Segment Open

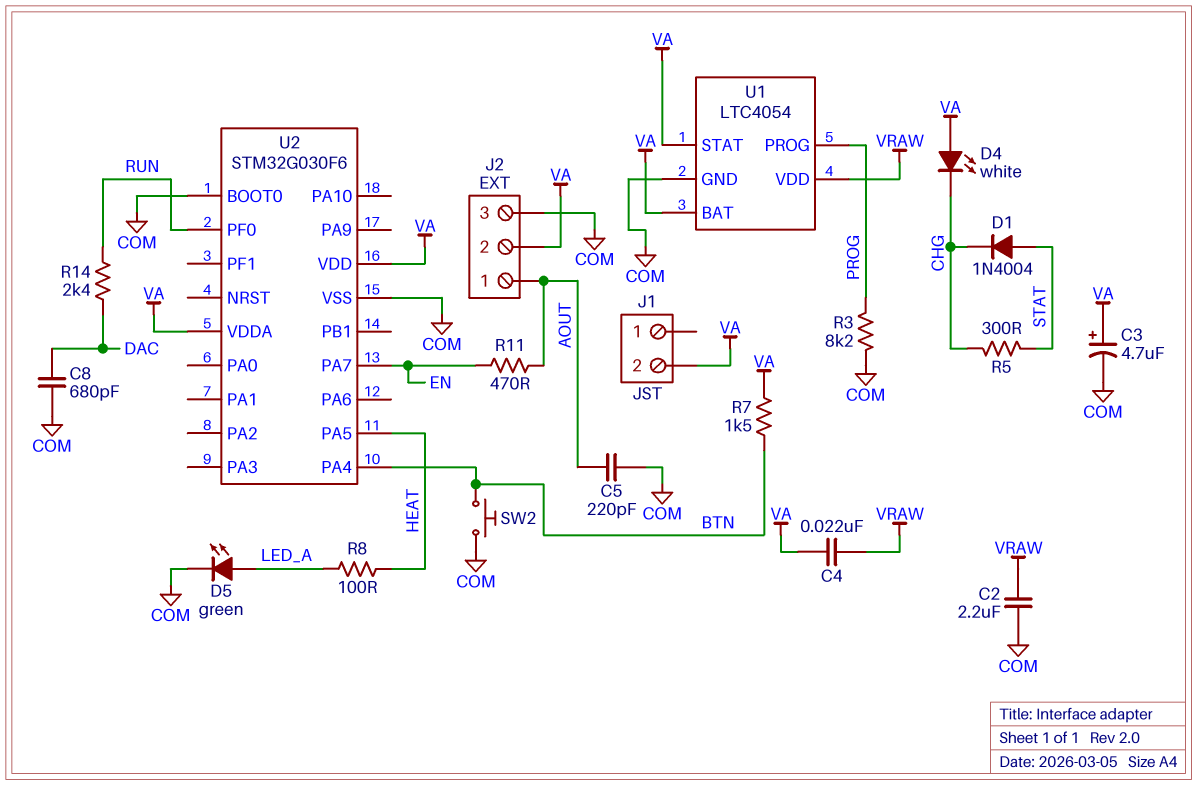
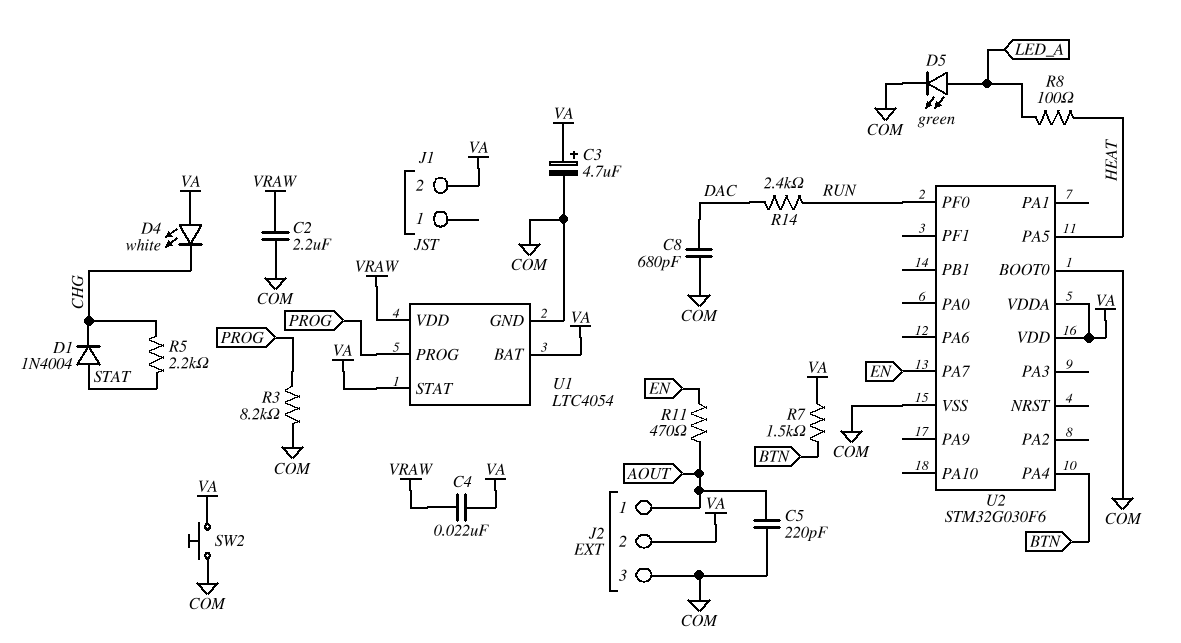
R5: 300 (CHG, STAT) -> 2.2k (CHG, STAT)
SW2: button (BTN, COM) -> button (COM, VA)

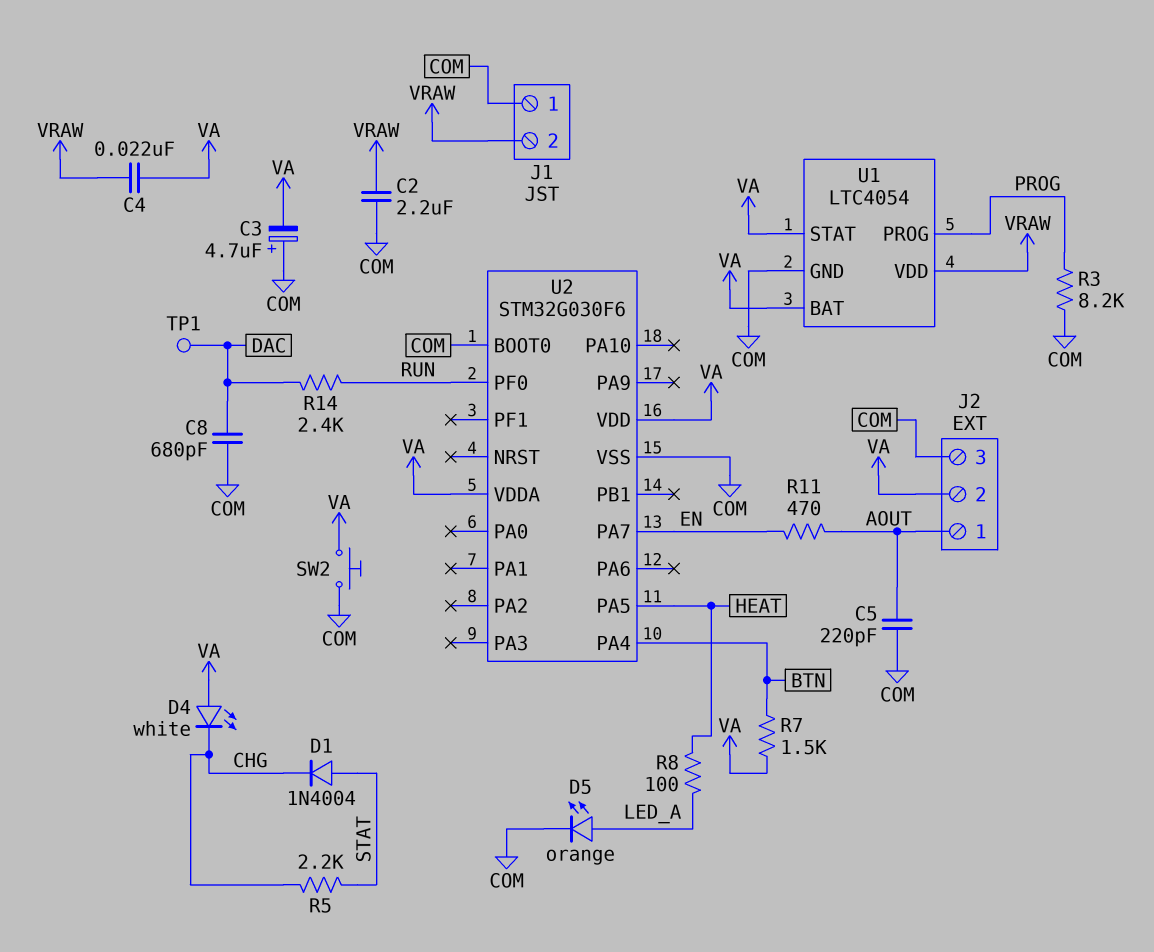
C3: 4.7uF (plus VA, minus COM) -> 4.7uF (plus COM, minus VA)
D5: LED green (A LED_A, K COM) -> LED orange (A LED_A, K COM)
J1 pin 1: none -> COM
J1 pin 2: VA -> VRAW
TP1: none -> test point (DAC)

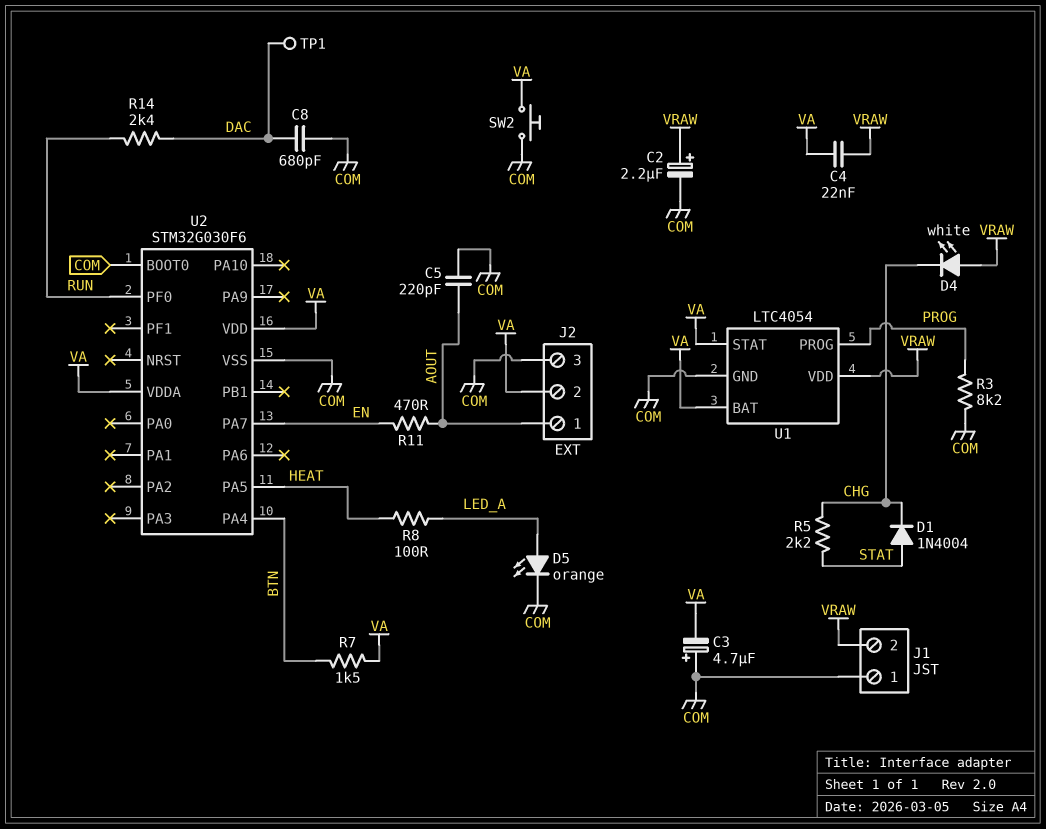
C2: 2.2uF (COM, VRAW) -> 2.2uF (plus VRAW, minus COM)
D4: LED white (A VA, K CHG) -> LED white (A VRAW, K CHG)

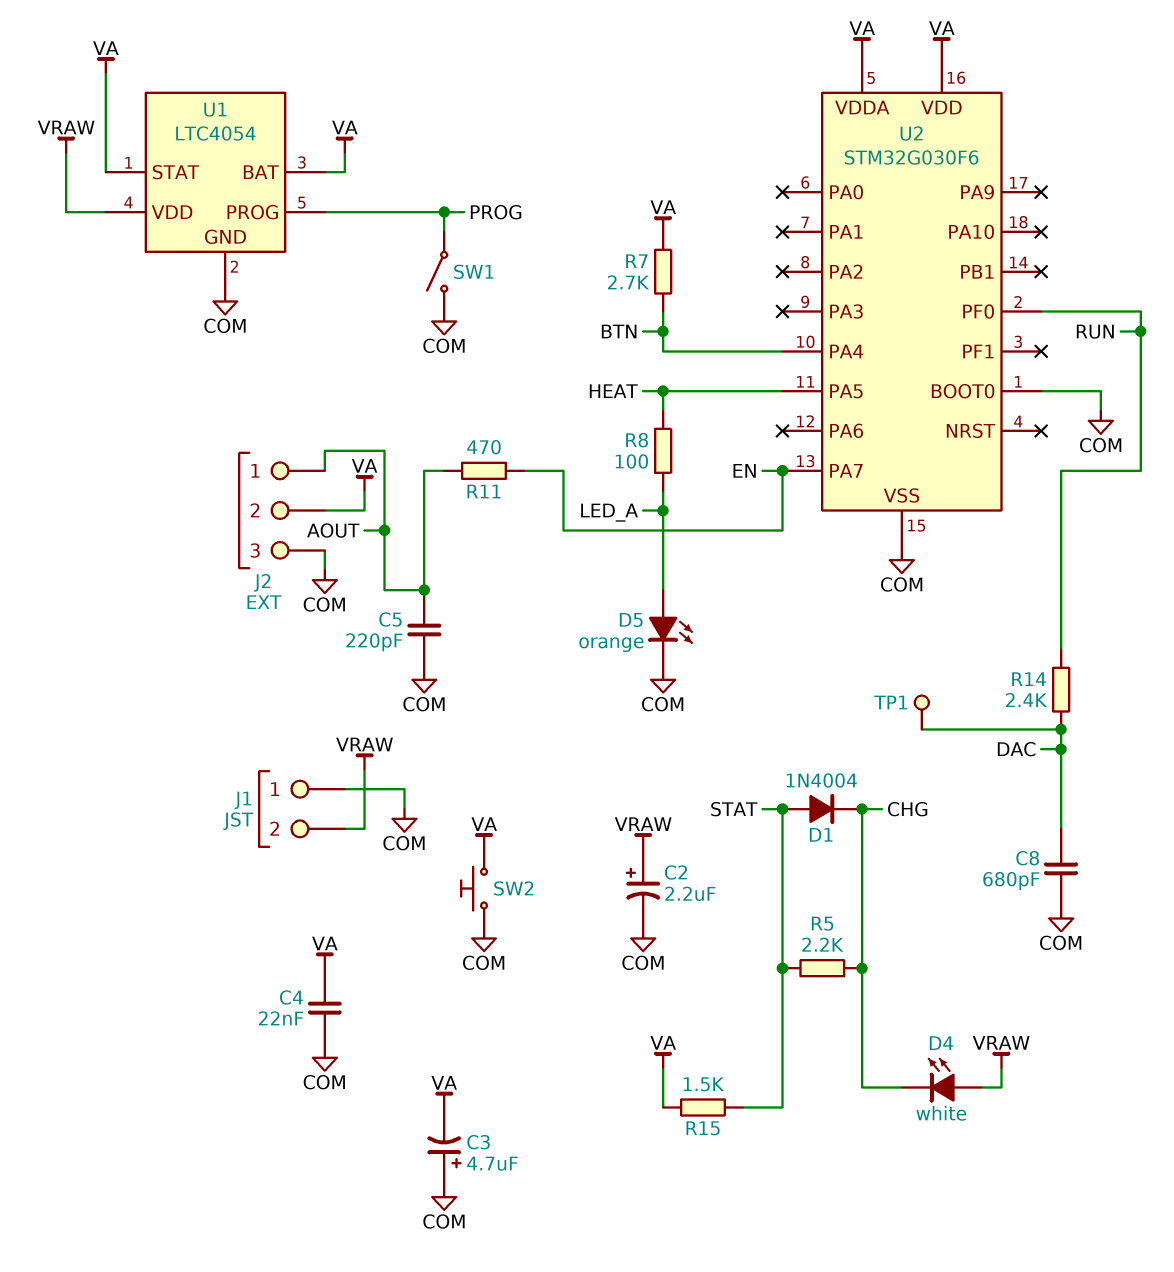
C4: 22nF (VA, VRAW) -> 22nF (COM, VA)
R3: 8.2k (COM, PROG) -> none
R7: 1.5k (BTN, VA) -> 2.7k (BTN, VA)
R15: none -> 1.5k (STAT, VA)
SW1: none -> switch (COM, PROG)

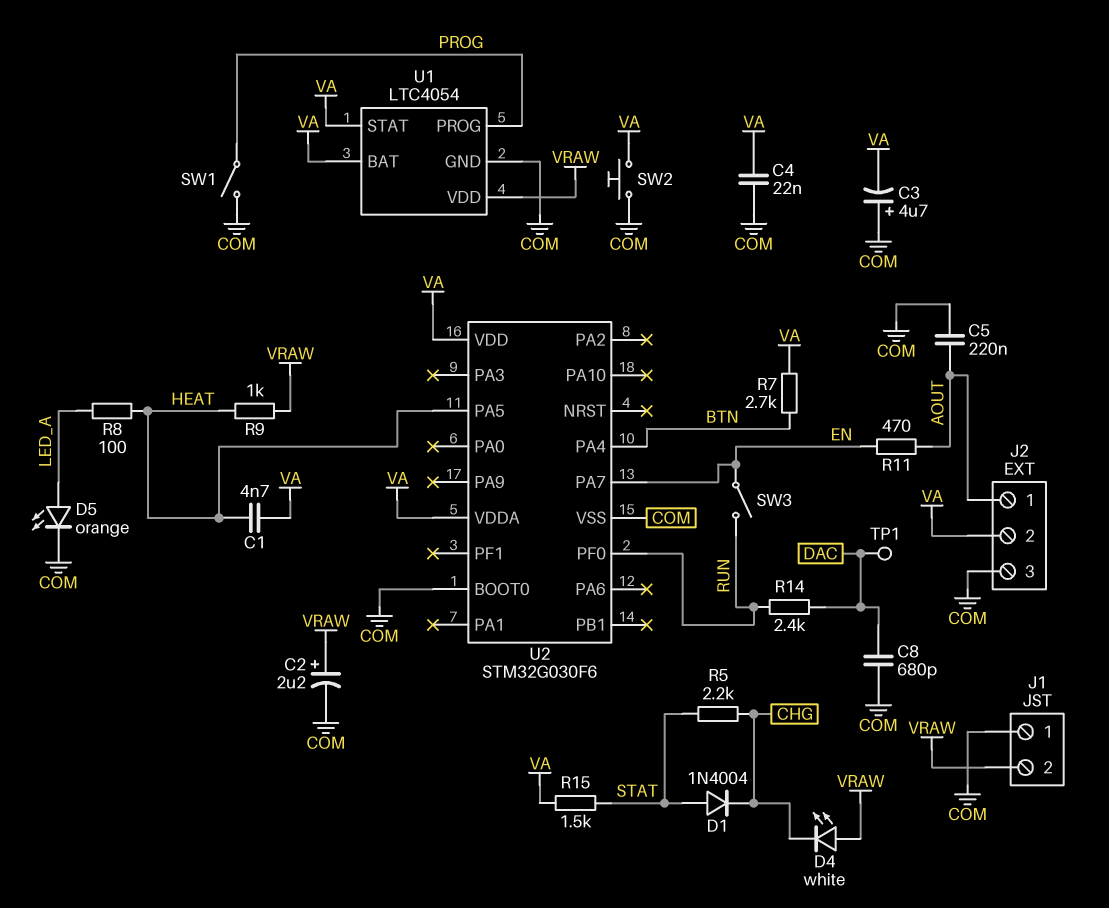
C1: none -> 4.7nF (HEAT, VA)
C5: 220pF (AOUT, COM) -> 220nF (AOUT, COM)
R9: none -> 1k (HEAT, VRAW)
SW3: none -> switch (EN, RUN)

Segment Closed

#### [GOAL OF THE EXERCISE]
Please, without any of the pictures, set down exactly the lines from the beginning of the listing to the line that contains "D4: LED white", inclusive.

#### [SOLUTION FOR THIS TASK]
R5: 300 (CHG, STAT) -> 2.2k (CHG, STAT)
SW2: button (BTN, COM) -> button (COM, VA)

C3: 4.7uF (plus VA, minus COM) -> 4.7uF (plus COM, minus VA)
D5: LED green (A LED_A, K COM) -> LED orange (A LED_A, K COM)
J1 pin 1: none -> COM
J1 pin 2: VA -> VRAW
TP1: none -> test point (DAC)

C2: 2.2uF (COM, VRAW) -> 2.2uF (plus VRAW, minus COM)
D4: LED white (A VA, K CHG) -> LED white (A VRAW, K CHG)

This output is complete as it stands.